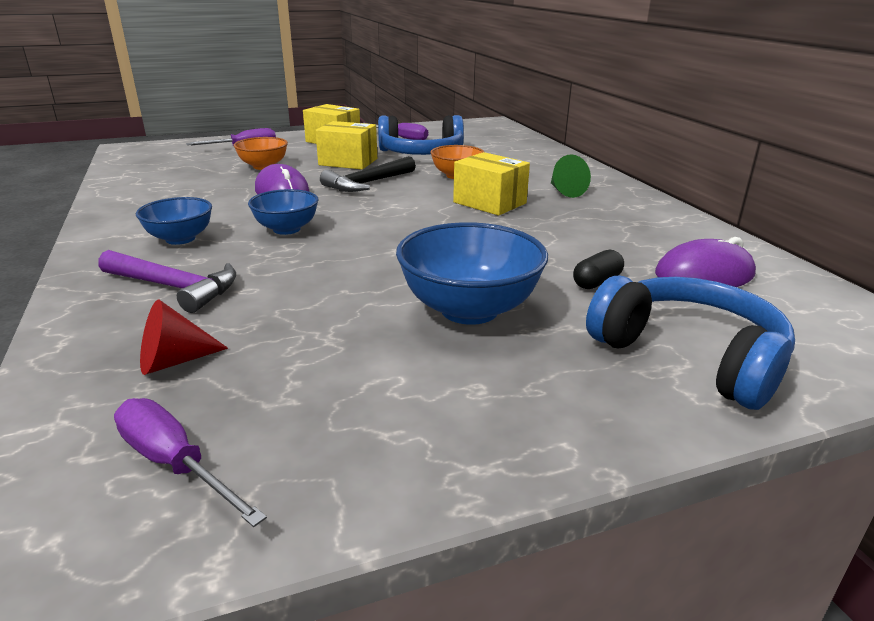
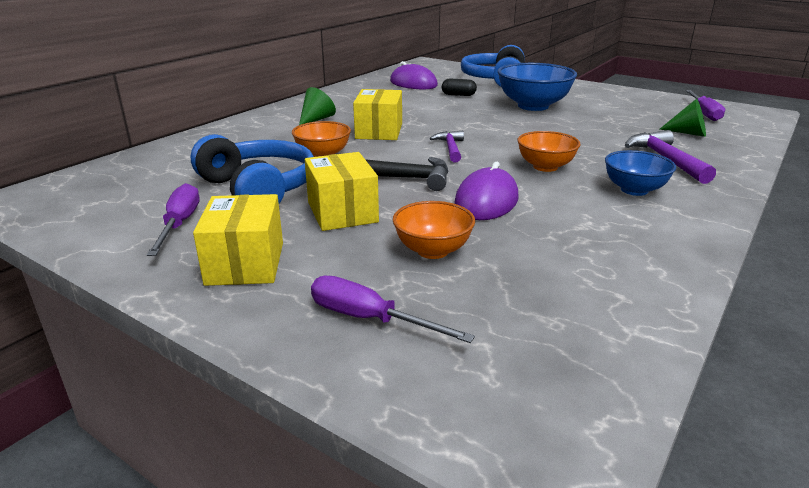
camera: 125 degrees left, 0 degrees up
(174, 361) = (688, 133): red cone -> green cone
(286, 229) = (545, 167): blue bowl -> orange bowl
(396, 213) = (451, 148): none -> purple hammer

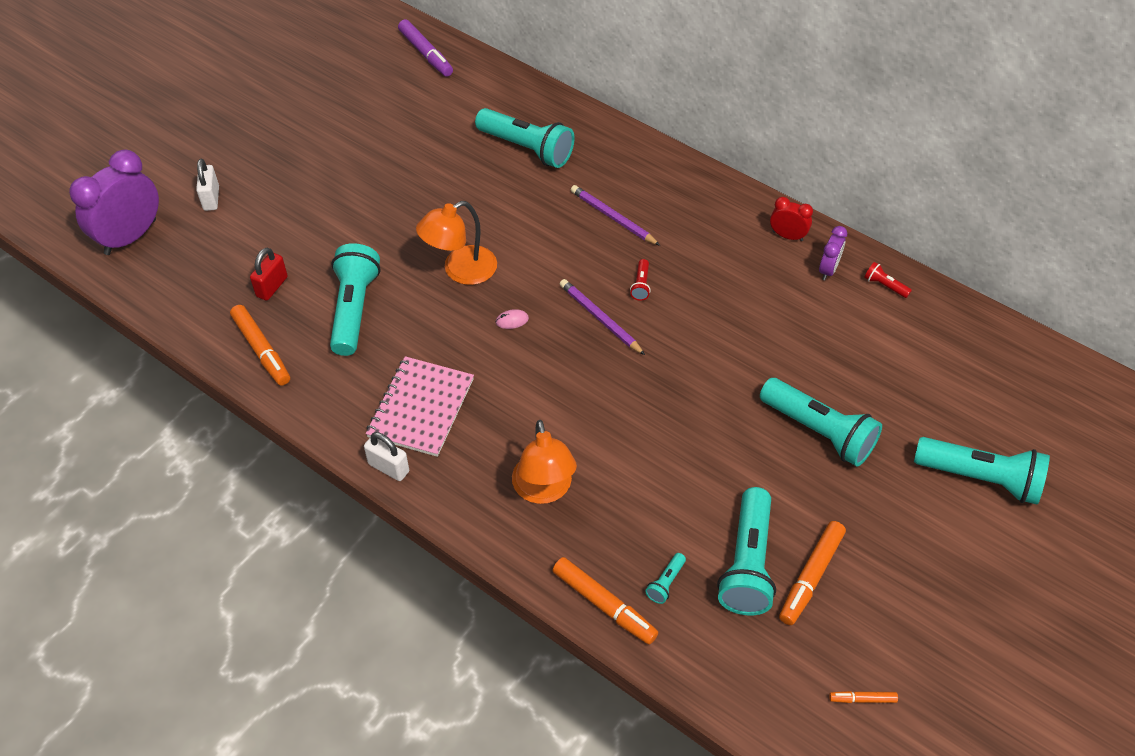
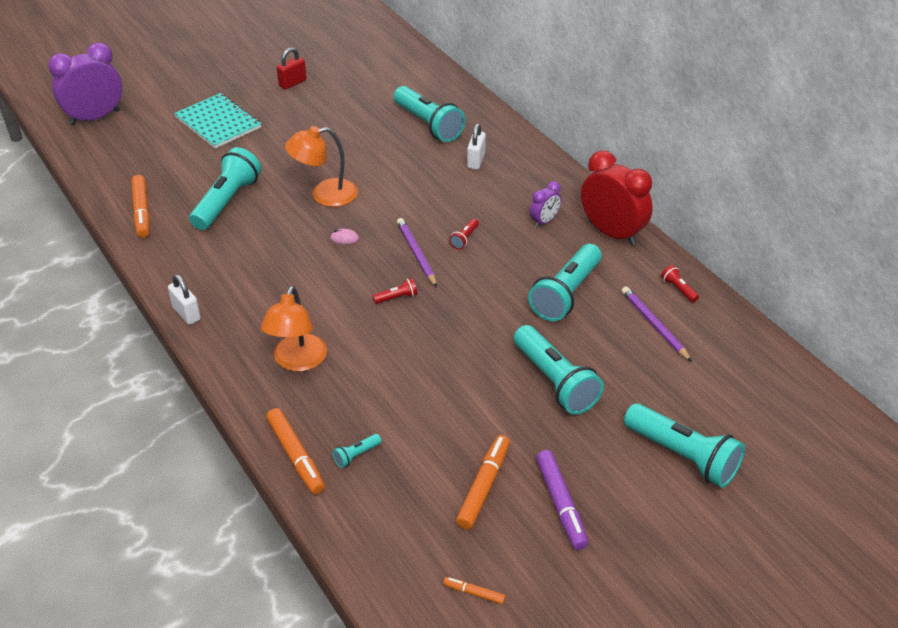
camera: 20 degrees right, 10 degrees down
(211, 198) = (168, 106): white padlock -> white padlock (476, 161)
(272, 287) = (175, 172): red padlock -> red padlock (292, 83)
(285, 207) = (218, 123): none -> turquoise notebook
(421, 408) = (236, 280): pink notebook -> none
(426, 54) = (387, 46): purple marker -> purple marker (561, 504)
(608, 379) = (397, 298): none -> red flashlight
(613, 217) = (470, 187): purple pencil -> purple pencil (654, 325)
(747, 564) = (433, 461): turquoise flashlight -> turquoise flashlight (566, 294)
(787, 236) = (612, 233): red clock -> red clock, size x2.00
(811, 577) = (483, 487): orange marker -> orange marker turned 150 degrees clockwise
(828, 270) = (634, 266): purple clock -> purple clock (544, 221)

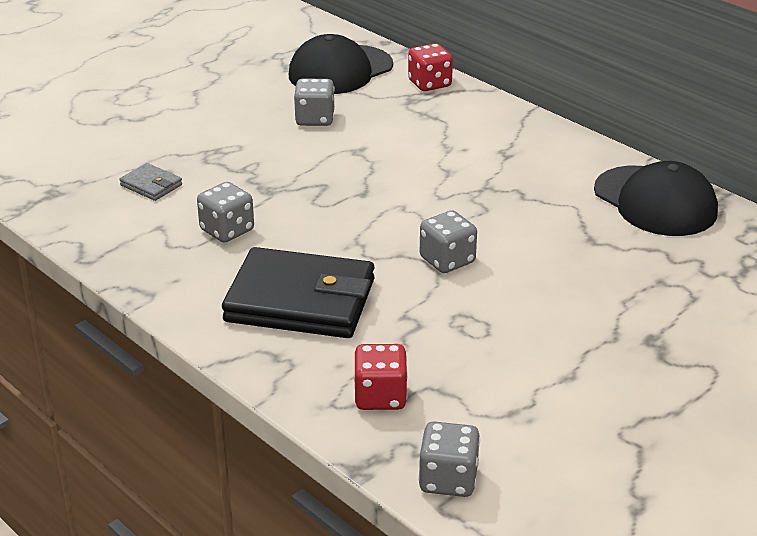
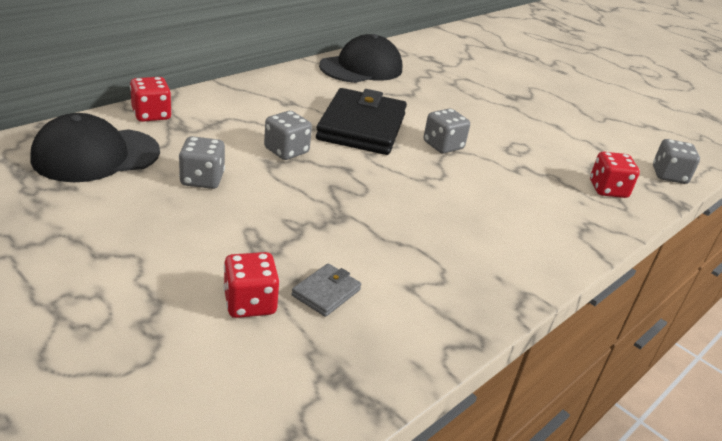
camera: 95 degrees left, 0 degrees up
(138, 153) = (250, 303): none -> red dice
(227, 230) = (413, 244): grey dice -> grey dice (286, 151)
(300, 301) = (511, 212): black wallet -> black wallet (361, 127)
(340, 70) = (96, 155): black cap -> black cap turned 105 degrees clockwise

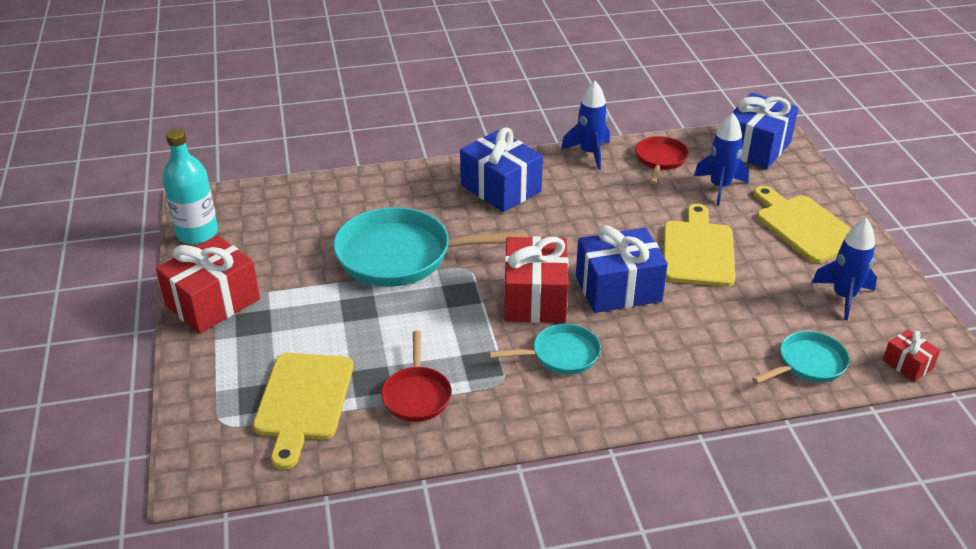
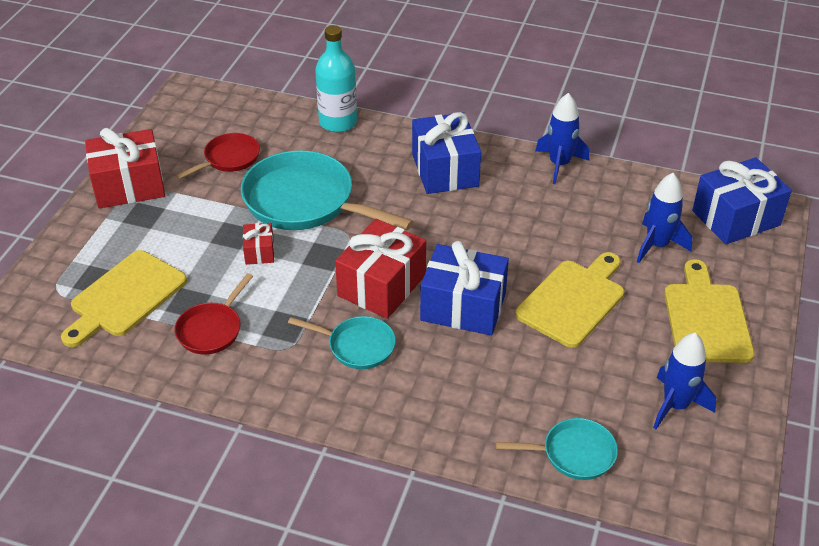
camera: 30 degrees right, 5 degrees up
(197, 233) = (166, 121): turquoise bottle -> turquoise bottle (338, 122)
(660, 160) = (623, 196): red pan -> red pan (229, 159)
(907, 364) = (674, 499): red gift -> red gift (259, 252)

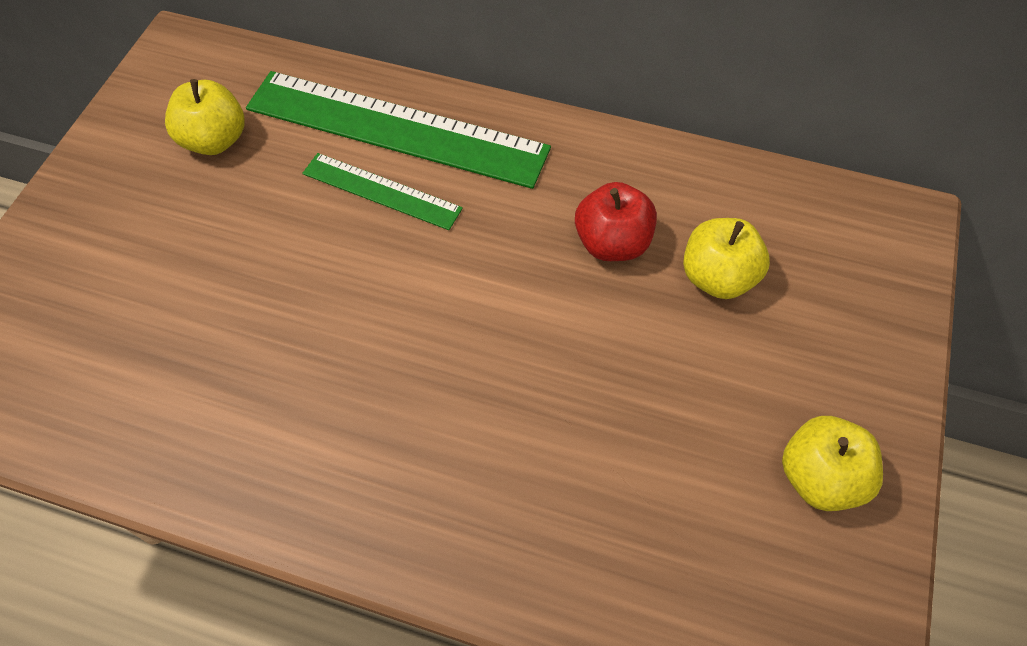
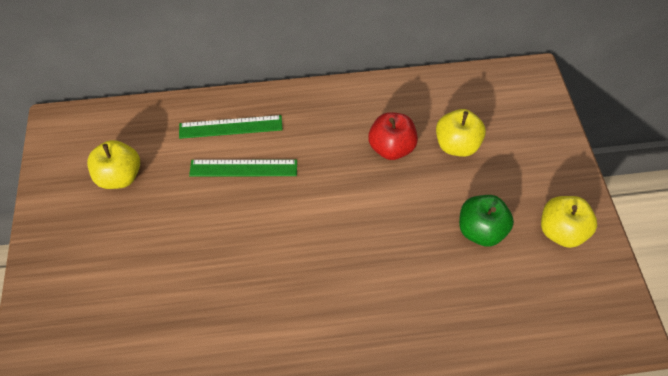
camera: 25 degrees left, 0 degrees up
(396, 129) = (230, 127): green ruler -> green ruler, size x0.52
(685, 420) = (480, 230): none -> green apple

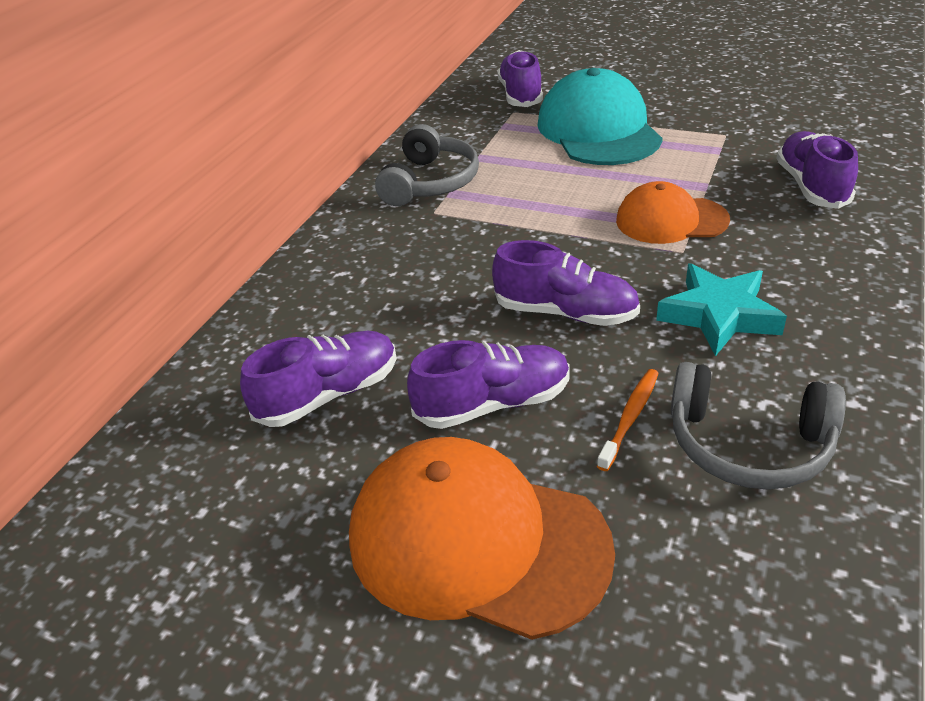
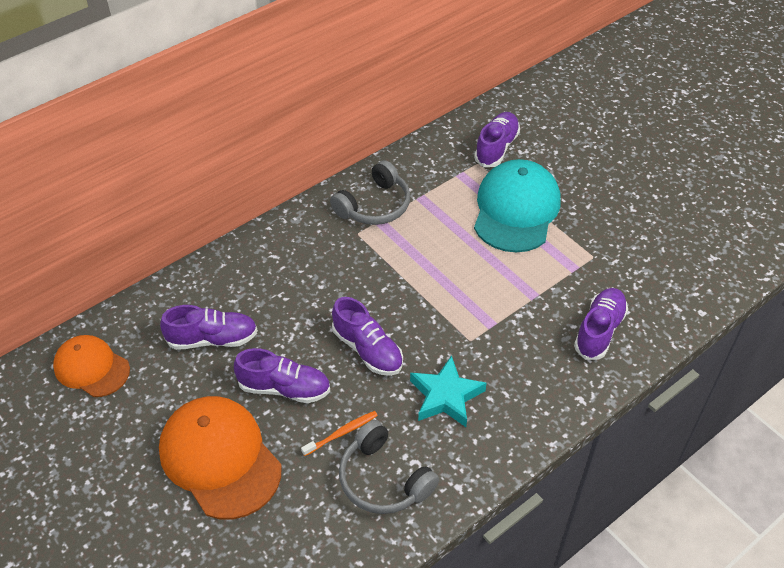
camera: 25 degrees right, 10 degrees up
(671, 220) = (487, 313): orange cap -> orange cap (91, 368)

• [Work task]: Only the pictures are to be omitted; the records above must otherwise be reproduced exactly.

• [Your solution]:
camera: 125 degrees left, 0 degrees up
(174, 361) = (688, 133): red cone -> green cone
(286, 229) = (545, 167): blue bowl -> orange bowl
(396, 213) = (451, 148): none -> purple hammer

camera: 20 degrees right, 10 degrees down
(211, 198) = (168, 106): white padlock -> white padlock (476, 161)
(272, 287) = (175, 172): red padlock -> red padlock (292, 83)
(285, 207) = (218, 123): none -> turquoise notebook
(421, 408) = (236, 280): pink notebook -> none
(426, 54) = (387, 46): purple marker -> purple marker (561, 504)
(608, 379) = (397, 298): none -> red flashlight
(613, 217) = (470, 187): purple pencil -> purple pencil (654, 325)
(747, 564) = (433, 461): turquoise flashlight -> turquoise flashlight (566, 294)
(787, 236) = (612, 233): red clock -> red clock, size x2.00
(811, 577) = (483, 487): orange marker -> orange marker turned 150 degrees clockwise
(828, 270) = (634, 266): purple clock -> purple clock (544, 221)

camera: 95 degrees left, 0 degrees up
(138, 153) = (250, 303): none -> red dice
(227, 230) = (413, 244): grey dice -> grey dice (286, 151)
(300, 301) = (511, 212): black wallet -> black wallet (361, 127)
(340, 70) = (96, 155): black cap -> black cap turned 105 degrees clockwise

camera: 30 degrees right, 5 degrees up
(197, 233) = (166, 121): turquoise bottle -> turquoise bottle (338, 122)
(660, 160) = (623, 196): red pan -> red pan (229, 159)
(907, 364) = (674, 499): red gift -> red gift (259, 252)

camera: 25 degrees left, 0 degrees up
(396, 129) = (230, 127): green ruler -> green ruler, size x0.52
(685, 420) = (480, 230): none -> green apple

camera: 25 degrees right, 10 degrees up
(671, 220) = (487, 313): orange cap -> orange cap (91, 368)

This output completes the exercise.